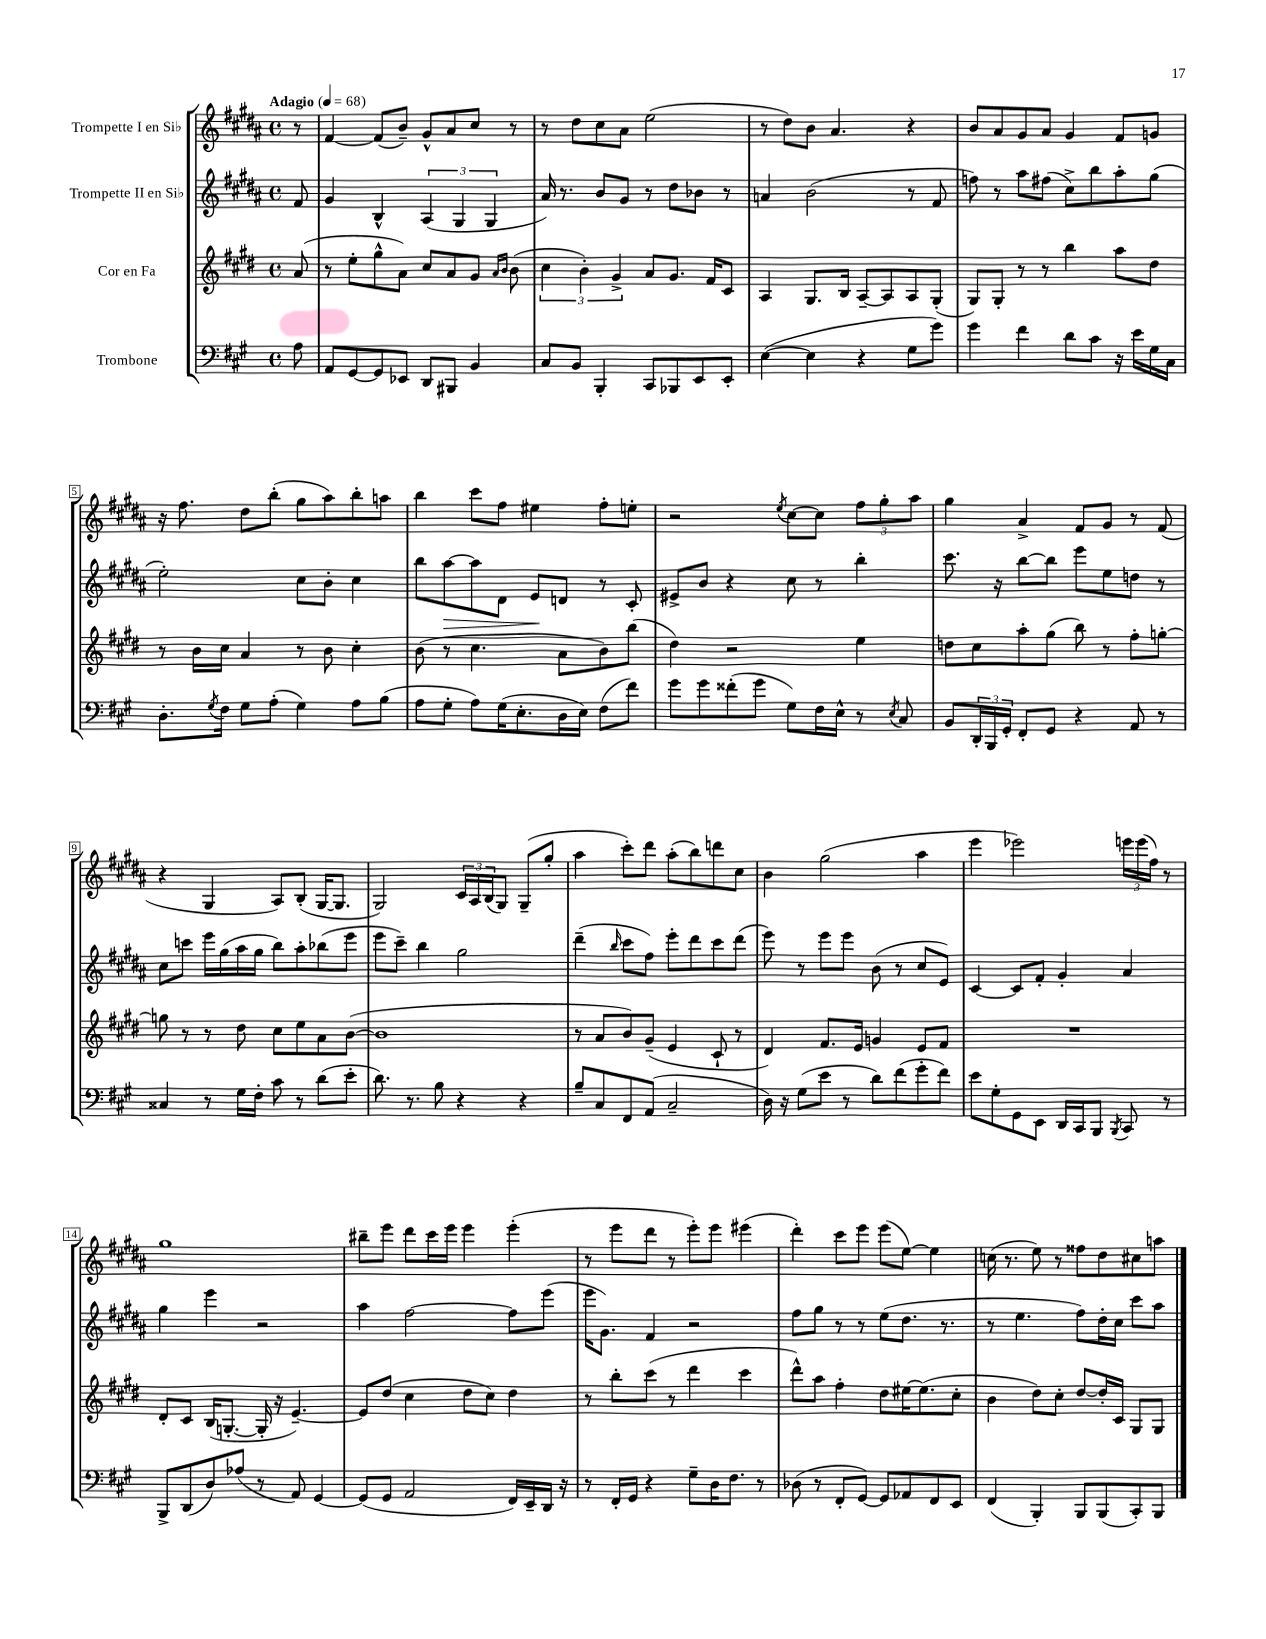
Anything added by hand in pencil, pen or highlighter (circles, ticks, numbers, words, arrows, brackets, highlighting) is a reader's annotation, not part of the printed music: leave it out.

**kern	**kern	**kern	**kern
*staff4	*staff3	*staff2	*staff1
*clefF4	*clefG2	*clefG2	*clefG2
*k[f#c#g#]	*k[f#c#g#d#]	*k[f#c#g#d#a#]	*k[f#c#g#d#a#]
*M4/4	*M4/4	*M4/4	*M4/4
*met(c)	*met(c)	*met(c)	*met(c)
*MM68	*MM68	*MM68	*MM68
8A	(8a	8f#	8r
=	=	=	=
8AA	8r	4g#	[4f#
[8GG#	8ee'	.	.
8GG#]	8gg#^^	4B^^	(8f#]
8EE-	8a)	.	8b~)
8DD	8cc#	(6A#	8g#^^
8BBB#	8a	.	8a#
.	.	6G#	.
4BB	8g#	.	8cc#
.	.	6G#	.
.	16qqa	.	.
.	16qqb	.	.
.	(8b	.	8r
=	=	=	=
8C#	6cc#	16a#)	8r
.	.	8.r	.
8BB	.	.	8dd#
.	6b')	.	.
4BBB'	.	8b	8cc#
.	6g#^	.	.
.	.	8g#	8a#
8CC#	8a	8r	(2ee
8BBB-	8.g#	8dd#	.
8EE	.	8b-	.
.	16f#	.	.
8EE'	8c#	8r	.
=	=	=	=
([4E	4A	4a	8r
.	.	.	8dd#)
4E]	8.G#	(2b	8b
.	.	.	4.a#
.	16B	.	.
4r	[8A~	.	.
.	8A]	.	.
8G#	8A	8r	4r
8g#)	(8G#'	8f#	.
=	=	=	=
4g#	8G#)	8ff)	8b
.	8G#'	8r	8a#
4f#	8r	8aa#	8g#
.	8r	(8ff#	8a#
8d	4bb	8cc#^)	4g#
8c#	.	8bb	.
16r	8aa	8aa#'	8f#
16e	.	.	.
16G#	8dd#	(8gg#	8g
16C#	.	.	.
=	=	=	=
8.D'	8r	2ee')	16r
.	.	.	8.ff#
.	16b	.	.
8qG#	.	.	.
16F#	16cc#	.	.
8G#	4a	.	8dd#
(8A'	.	.	(8bb'
4G#)	8r	8cc#	8gg#
.	8b	8b'	8aa#)
8A	4cc#'	4cc#	8bb'
(8B	.	.	8aa
=	=	=	=
8A	(8b	8bb	4bb
8G#'	8r	[8aa#	.
8A)	4.cc#	8aa#]	8ccc#
(16G#	.	8d#	8ff#
8.E'	.	.	.
.	.	8e	4ee#
16D	8a	8d	.
16E)	.	.	.
(8F#	8b)	8r	8ff#'
8f#)	(8bb	8c#'	8ee'
=	=	=	=
8g#	4dd#)	8e#^	2r
8g#	.	8b	.
(8f##'	2r	4r	.
8g#	.	.	.
.	.	.	8qee
8G#)	.	8cc#	[8cc#
16F#	.	8r	8cc#]
16E^^	.	.	.
8r	4ee	4bb'	12ff#
.	.	.	12gg#'
8qE	.	.	.
8C#	.	.	.
.	.	.	12aa#
=	=	=	=
8BB	8dd	8.ccc#	4gg#
24DD'	8cc#	.	.
24BBB	.	.	.
.	.	16r	.
24GG#'	.	.	.
8FF#'	8aa'	[8bb	4a#^
8GG#	(8gg#	8bb]	.
4r	8bb)	8eee	8f#
.	8r	8ee	8g#
8AA	8ff#'	8dd	8r
8r	[8gg'	8r	(8f#
=	=	=	=
4C##	8gg]	8cc#	4r
.	8r	8ccc	.
8r	8r	16eee	4G#
.	.	(16gg#	.
16G#	8dd#	16aa#	.
16F#'	.	16gg#	.
8c#	8cc#	8bb)	8A#)
8r	8ee	8aa#'	(8B'
(8d	8a	(8bb-	[16G#
.	.	.	8.G#]
8e'	([8b	8eee	.
=	=	=	=
8.d)	1b]	8eee	2G#)
.	.	8ccc#~)	.
8.r	.	.	.
.	.	4bb	.
8B	.	.	.
4r	.	2gg#	24c#
.	.	.	24A#
.	.	.	(24B
.	.	.	8G#)
4r	.	.	(8G#~
.	.	.	8gg#'
=	=	=	=
8B~	8r	(4ddd#~	4aa#
8C#	8a	.	.
.	.	16qqbb	.
8FF#	8b)	8ccc#	8ccc#')
(8AA	(8g#~	8ff#)	8ddd#
2C#~	4e	8eee'	(8aa#'
.	.	8ddd#	8bb)
.	8c#`	8ccc#	8ddd
.	8r	(8ddd#	8cc#
=	=	=	=
16D)	4d#)	8eee)	4b
16r	.	.	.
(8G#	.	8r	.
8e	8.f#	8eee	(2gg#
8r	.	8eee	.
.	16e	.	.
8d)	4g	(8b	.
(8f#	.	8r	.
8g#'	8e	8cc#	4aa#
8f#)	8f#	8e)	.
=	=	=	=
8e	1r	[4c#	4eee
8G#'	.	.	.
8GG#	.	8c#]	2eee-)
8EE	.	8f#'	.
16DD	.	4g#'	.
16CC#	.	.	.
8BBB	.	.	.
8qBBB	.	.	.
8CC#	.	4a#	24eee
.	.	.	(24eee
.	.	.	24ff#)
8r	.	.	8r
=	=	=	=
8BBB^	8d#'	4gg#	1gg#
(8DD	8c#	.	.
8D)	(16B	4eee	.
.	[8.G'	.	.
(8A-	.	.	.
8r	16G']	2r	.
.	16r	.	.
8AA)	[4.e~)	.	.
[4GG#	.	.	.
=	=	=	=
(8GG#]	8e]	4aa#	8bb#~
8GG#	(8dd#	.	8eee
2AA	4cc#	[2ff#	8ddd#
.	.	.	16ccc#
.	.	.	16eee
.	8dd#	.	4eee
.	8cc#)	.	.
16FF#)	4dd#	8ff#]	(4eee'
16EE~	.	.	.
16DD	.	(8eee	.
16r	.	.	.
=	=	=	=
8r	8r	16eee	8r
.	.	8.g#)	.
16FF#'	8bb'	.	8eee
16GG#	.	.	.
4r	(8ccc#	4f#	8ddd#
.	8r	.	8r
8G#~	4ddd#	2r	8eee')
16D	.	.	8eee
8.F#	.	.	.
.	4ccc#	.	(4eee#
8r	.	.	.
=	=	=	=
(8D-	8ddd#^^)	8ff#	4ddd#')
8r	8aa	8gg#	.
8FF#'	4ff#'	8r	8ccc#
[8GG#)	.	8r	8eee
8GG#]	8dd#	(8ee	(8eee
8AA-	[16ee#	8.dd#	[8ee)
.	(8.ee#]	.	.
8FF#	.	.	4ee]
.	.	8.r	.
8EE	8cc#'	.	.
=	=	=	=
(4FF#	4b	8r	(16cc
.	.	.	8.r
.	.	4.ee	.
4BBB')	8dd#)	.	8ee)
.	8cc#'	.	8r
8BBB	[8dd#	8ff#)	8ff##
(8BBB	16dd#']	16dd#'	8dd#
.	16c#	16cc#	.
8CC#')	8G#	8ccc#	8cc#
8BBB	8G#	8aa#	8aa
==	==	==	==
*-	*-	*-	*-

◇ ◇ ◇ ◇ ◇ ◇ ◇

## Gestellte Aufgabe
Suche aus den Datensätzen oben jede Zeile heraus, in der die Zeichenfolge „reader“ vorkommt, und gib diese Zeilen vollständig wieder. Groß- und Kleinschreibung ist dabei zu beachten.

## Erwartete Antwort
Anything added by hand in pencil, pen or highlighter (circles, ticks, numbers, words, arrows, brackets, highlighting) is a reader's annotation, not part of the printed music: leave it out.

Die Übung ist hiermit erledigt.